**Work to be completed**
Copy out the entries word for word, leaving images aside.

== Available data ==

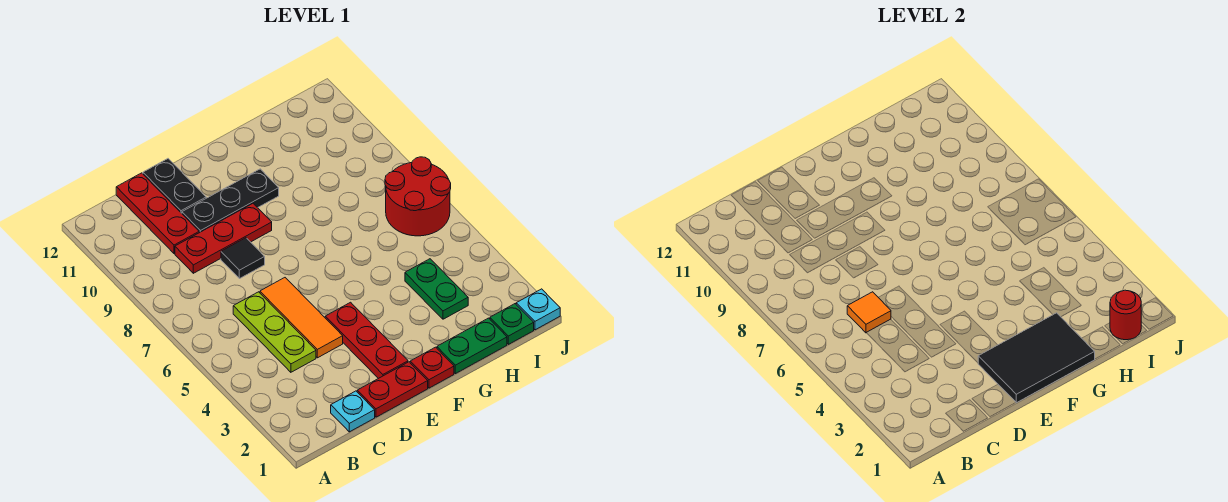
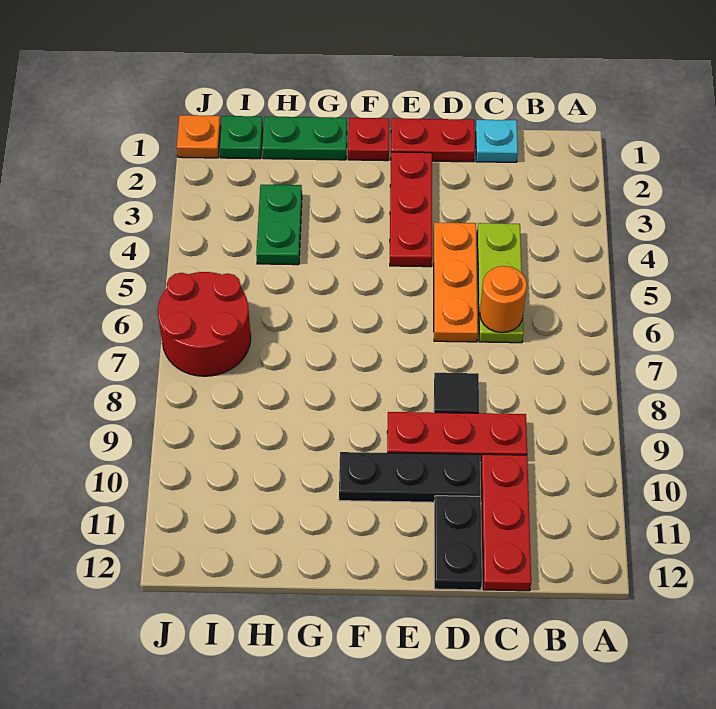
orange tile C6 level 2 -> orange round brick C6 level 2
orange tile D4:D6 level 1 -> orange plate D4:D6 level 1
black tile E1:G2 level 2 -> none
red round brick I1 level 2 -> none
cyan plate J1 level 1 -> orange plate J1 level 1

===

**Answer area**
orange tile C6 level 2 -> orange round brick C6 level 2
orange tile D4:D6 level 1 -> orange plate D4:D6 level 1
black tile E1:G2 level 2 -> none
red round brick I1 level 2 -> none
cyan plate J1 level 1 -> orange plate J1 level 1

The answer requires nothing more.